- DESCRIPTION OF THE TASK -
Number the lines of the records below, beginning at the line containing "black circle at" and continuing through the line containing "red trapezoid: moved", skipping any blank lines. Omit the pictures from your list.

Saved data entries
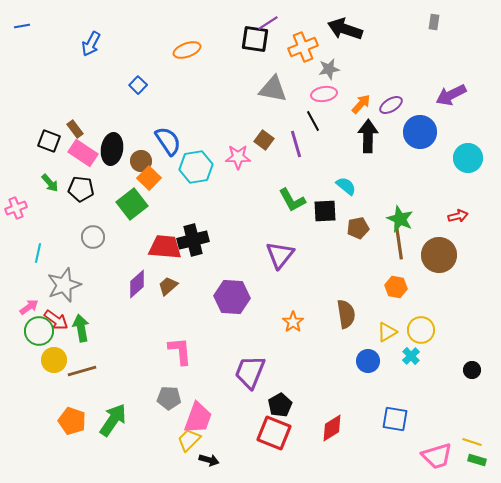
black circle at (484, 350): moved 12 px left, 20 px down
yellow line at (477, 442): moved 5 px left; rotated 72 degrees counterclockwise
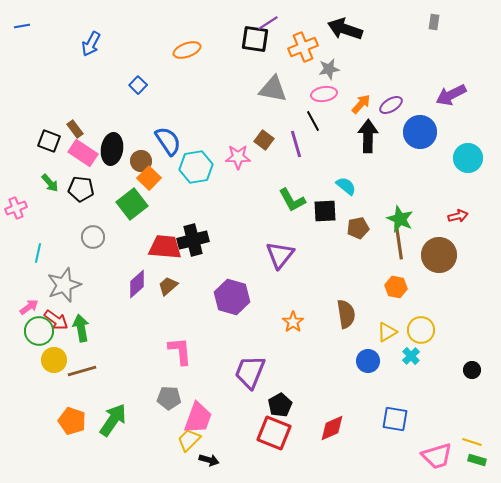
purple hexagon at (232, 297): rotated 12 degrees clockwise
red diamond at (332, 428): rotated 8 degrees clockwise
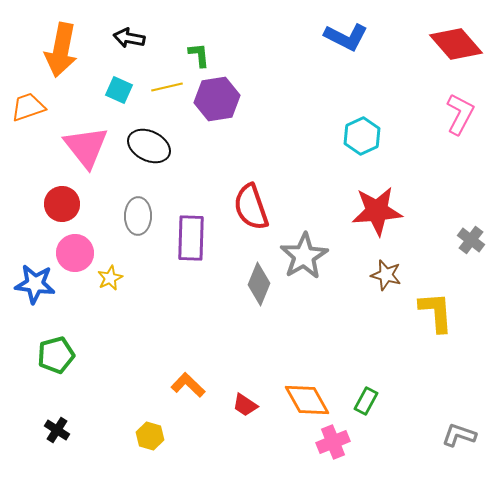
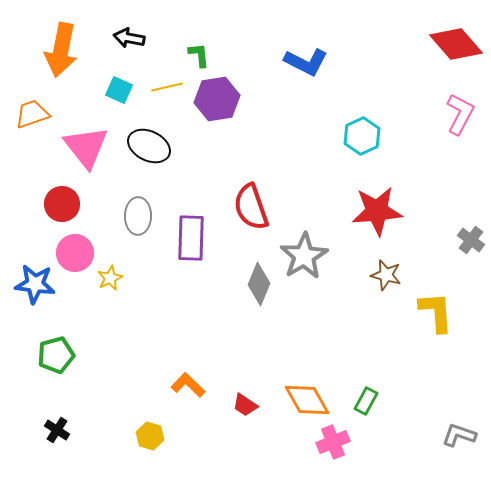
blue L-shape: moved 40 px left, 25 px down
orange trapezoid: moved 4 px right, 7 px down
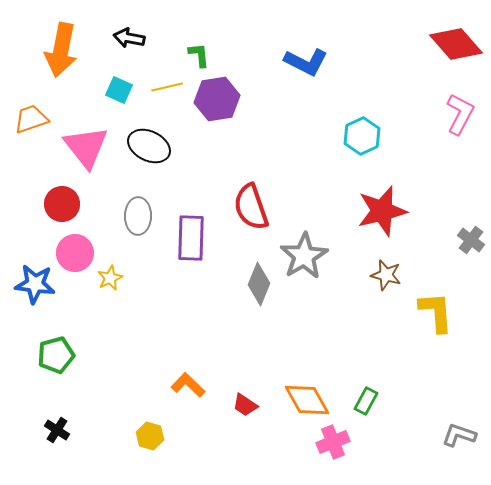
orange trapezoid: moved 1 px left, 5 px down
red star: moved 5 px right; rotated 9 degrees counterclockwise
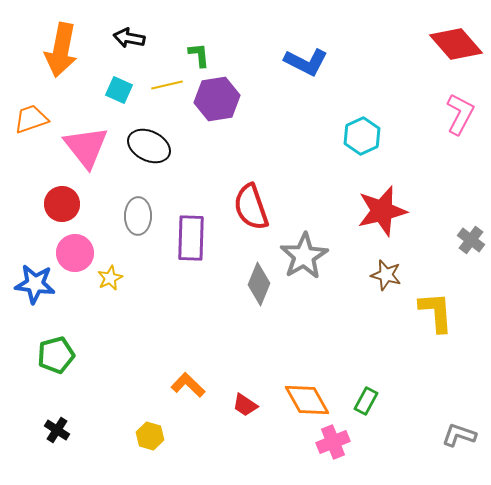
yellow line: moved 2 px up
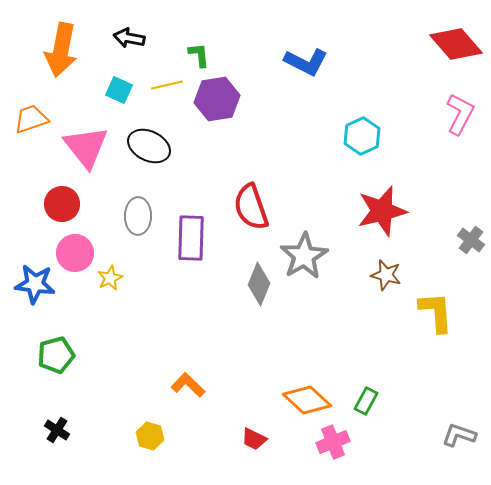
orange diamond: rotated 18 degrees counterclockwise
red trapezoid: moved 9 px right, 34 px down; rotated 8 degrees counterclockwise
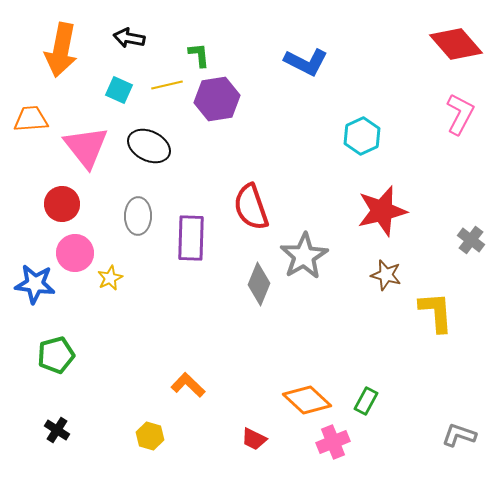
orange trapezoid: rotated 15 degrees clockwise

---

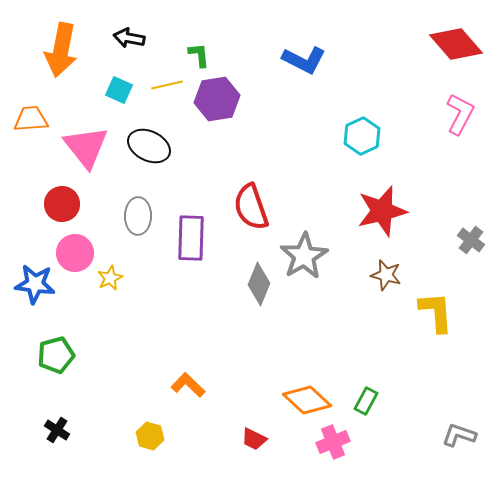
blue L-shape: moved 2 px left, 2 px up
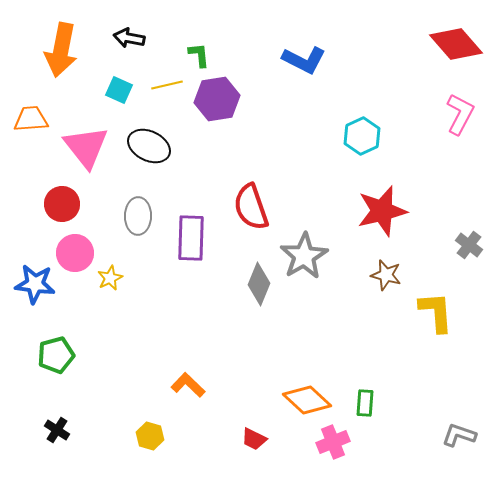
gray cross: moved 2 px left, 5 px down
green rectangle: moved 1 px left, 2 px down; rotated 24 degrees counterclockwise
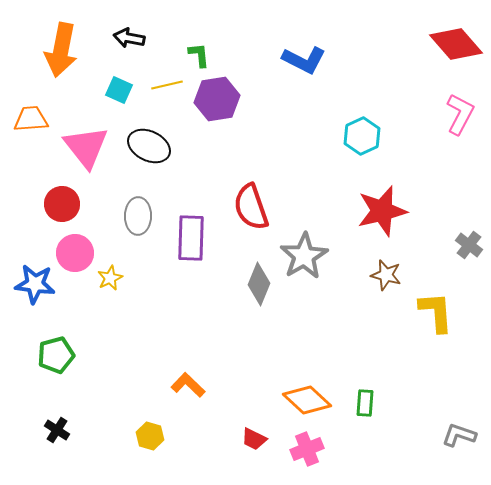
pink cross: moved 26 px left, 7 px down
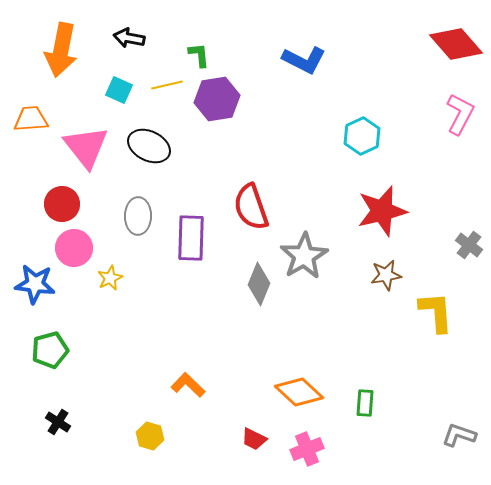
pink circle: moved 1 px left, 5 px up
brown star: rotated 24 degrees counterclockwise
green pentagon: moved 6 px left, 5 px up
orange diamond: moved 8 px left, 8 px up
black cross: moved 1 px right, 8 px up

- TASK ANSWER -
1. black circle at (484, 350): moved 12 px left, 20 px down
2. yellow line at (477, 442): moved 5 px left; rotated 72 degrees counterclockwise
3. purple hexagon at (232, 297): rotated 12 degrees clockwise
4. red diamond at (332, 428): rotated 8 degrees clockwise
5. blue L-shape: moved 40 px left, 25 px down
6. orange trapezoid: moved 4 px right, 7 px down
7. orange trapezoid: moved 1 px left, 5 px down
8. red star: moved 5 px right; rotated 9 degrees counterclockwise
9. yellow line: moved 2 px up
10. orange diamond: rotated 18 degrees counterclockwise
11. red trapezoid: moved 9 px right, 34 px down; rotated 8 degrees counterclockwise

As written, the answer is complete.